-------- Provided records

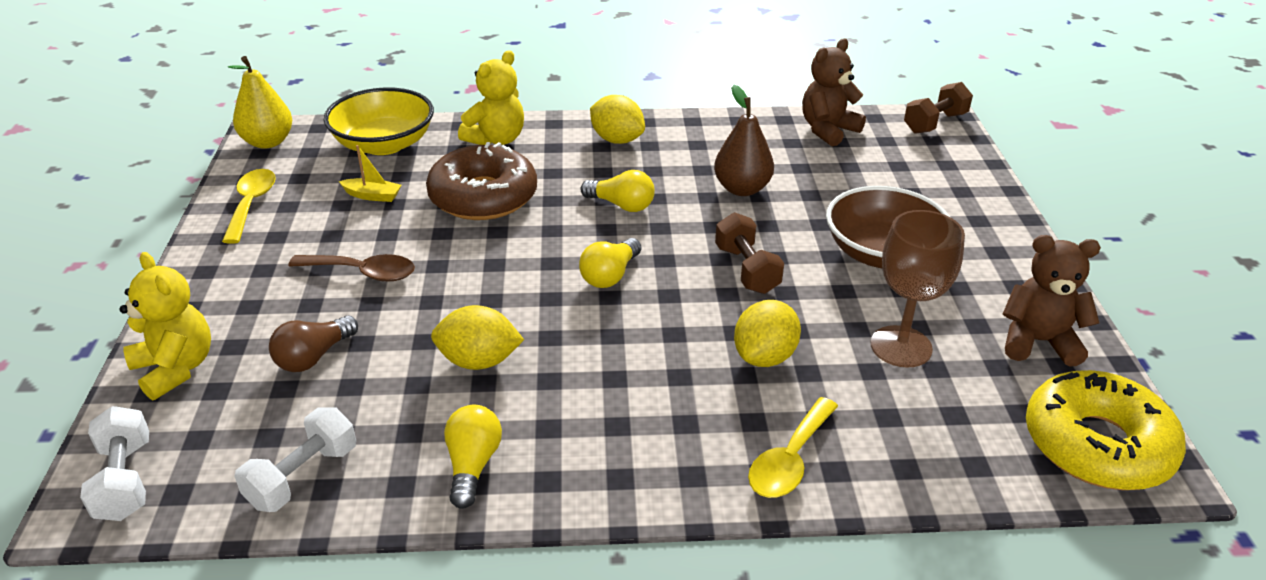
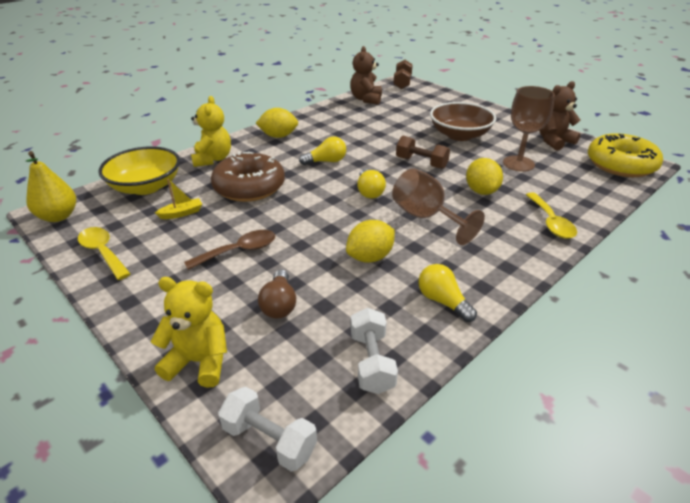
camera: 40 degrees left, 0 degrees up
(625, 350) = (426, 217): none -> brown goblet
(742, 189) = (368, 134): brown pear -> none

----------------
-------- Provided records

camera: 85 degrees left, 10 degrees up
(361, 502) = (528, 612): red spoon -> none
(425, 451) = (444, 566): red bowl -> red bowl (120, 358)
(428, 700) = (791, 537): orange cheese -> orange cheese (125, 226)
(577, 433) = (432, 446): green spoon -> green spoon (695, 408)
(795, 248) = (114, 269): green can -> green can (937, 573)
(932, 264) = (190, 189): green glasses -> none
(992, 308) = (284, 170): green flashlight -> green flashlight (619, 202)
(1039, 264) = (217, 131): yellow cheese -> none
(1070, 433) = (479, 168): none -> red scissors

----------------

Take the stretch of lines above from the one containing "(361, 502) = (528, 612): red spoon -> none" through the one containing "(1039, 264) = (217, 131): yellow" and repeat it exactly, adding no other line.

Completed task:
(361, 502) = (528, 612): red spoon -> none
(425, 451) = (444, 566): red bowl -> red bowl (120, 358)
(428, 700) = (791, 537): orange cheese -> orange cheese (125, 226)
(577, 433) = (432, 446): green spoon -> green spoon (695, 408)
(795, 248) = (114, 269): green can -> green can (937, 573)
(932, 264) = (190, 189): green glasses -> none
(992, 308) = (284, 170): green flashlight -> green flashlight (619, 202)
(1039, 264) = (217, 131): yellow cheese -> none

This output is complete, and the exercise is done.